[Before-and-after object lists]
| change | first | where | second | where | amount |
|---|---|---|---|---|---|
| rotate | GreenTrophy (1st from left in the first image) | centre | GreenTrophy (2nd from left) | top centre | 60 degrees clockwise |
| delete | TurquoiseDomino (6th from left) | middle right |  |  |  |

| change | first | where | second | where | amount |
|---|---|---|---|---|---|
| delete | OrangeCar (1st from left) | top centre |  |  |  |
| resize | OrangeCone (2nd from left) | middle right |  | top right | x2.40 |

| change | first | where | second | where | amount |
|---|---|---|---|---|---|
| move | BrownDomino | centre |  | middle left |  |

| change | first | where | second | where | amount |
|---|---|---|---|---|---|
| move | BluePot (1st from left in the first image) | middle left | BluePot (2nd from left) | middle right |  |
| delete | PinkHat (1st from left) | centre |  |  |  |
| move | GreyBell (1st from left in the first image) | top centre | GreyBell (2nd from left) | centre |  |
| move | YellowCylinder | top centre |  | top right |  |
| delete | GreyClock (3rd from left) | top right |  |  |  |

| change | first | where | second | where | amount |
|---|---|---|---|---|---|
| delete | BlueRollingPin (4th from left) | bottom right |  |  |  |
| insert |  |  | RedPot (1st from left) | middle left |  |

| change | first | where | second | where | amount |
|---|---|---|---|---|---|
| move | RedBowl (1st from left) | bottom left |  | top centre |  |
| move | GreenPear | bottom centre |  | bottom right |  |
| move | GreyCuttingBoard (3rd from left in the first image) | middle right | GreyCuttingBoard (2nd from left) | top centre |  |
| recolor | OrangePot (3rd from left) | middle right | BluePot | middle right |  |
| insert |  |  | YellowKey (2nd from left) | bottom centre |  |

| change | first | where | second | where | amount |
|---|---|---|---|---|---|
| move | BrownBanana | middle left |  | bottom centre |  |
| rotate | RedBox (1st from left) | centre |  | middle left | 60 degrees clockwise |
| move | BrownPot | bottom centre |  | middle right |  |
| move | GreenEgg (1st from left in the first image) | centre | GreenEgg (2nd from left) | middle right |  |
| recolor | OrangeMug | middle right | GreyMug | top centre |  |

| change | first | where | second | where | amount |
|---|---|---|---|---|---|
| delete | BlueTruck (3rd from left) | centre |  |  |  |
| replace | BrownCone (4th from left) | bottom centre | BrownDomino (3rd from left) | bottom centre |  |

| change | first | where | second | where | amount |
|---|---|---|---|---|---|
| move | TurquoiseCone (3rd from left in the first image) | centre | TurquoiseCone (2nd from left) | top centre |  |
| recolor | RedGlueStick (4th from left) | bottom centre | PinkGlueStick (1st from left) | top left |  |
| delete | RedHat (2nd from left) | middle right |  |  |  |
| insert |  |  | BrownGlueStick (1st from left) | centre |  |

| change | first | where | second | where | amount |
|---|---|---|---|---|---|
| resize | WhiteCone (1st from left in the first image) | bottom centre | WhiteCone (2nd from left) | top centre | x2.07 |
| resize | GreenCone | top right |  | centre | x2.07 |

Exercise – Your task is to repeat the records exactly. Begin at their first line and stop after the line containing "move | BrownPot".

Answer below –
| change | first | where | second | where | amount |
|---|---|---|---|---|---|
| rotate | GreenTrophy (1st from left in the first image) | centre | GreenTrophy (2nd from left) | top centre | 60 degrees clockwise |
| delete | TurquoiseDomino (6th from left) | middle right |  |  |  |

| change | first | where | second | where | amount |
|---|---|---|---|---|---|
| delete | OrangeCar (1st from left) | top centre |  |  |  |
| resize | OrangeCone (2nd from left) | middle right |  | top right | x2.40 |

| change | first | where | second | where | amount |
|---|---|---|---|---|---|
| move | BrownDomino | centre |  | middle left |  |

| change | first | where | second | where | amount |
|---|---|---|---|---|---|
| move | BluePot (1st from left in the first image) | middle left | BluePot (2nd from left) | middle right |  |
| delete | PinkHat (1st from left) | centre |  |  |  |
| move | GreyBell (1st from left in the first image) | top centre | GreyBell (2nd from left) | centre |  |
| move | YellowCylinder | top centre |  | top right |  |
| delete | GreyClock (3rd from left) | top right |  |  |  |

| change | first | where | second | where | amount |
|---|---|---|---|---|---|
| delete | BlueRollingPin (4th from left) | bottom right |  |  |  |
| insert |  |  | RedPot (1st from left) | middle left |  |

| change | first | where | second | where | amount |
|---|---|---|---|---|---|
| move | RedBowl (1st from left) | bottom left |  | top centre |  |
| move | GreenPear | bottom centre |  | bottom right |  |
| move | GreyCuttingBoard (3rd from left in the first image) | middle right | GreyCuttingBoard (2nd from left) | top centre |  |
| recolor | OrangePot (3rd from left) | middle right | BluePot | middle right |  |
| insert |  |  | YellowKey (2nd from left) | bottom centre |  |

| change | first | where | second | where | amount |
|---|---|---|---|---|---|
| move | BrownBanana | middle left |  | bottom centre |  |
| rotate | RedBox (1st from left) | centre |  | middle left | 60 degrees clockwise |
| move | BrownPot | bottom centre |  | middle right |  |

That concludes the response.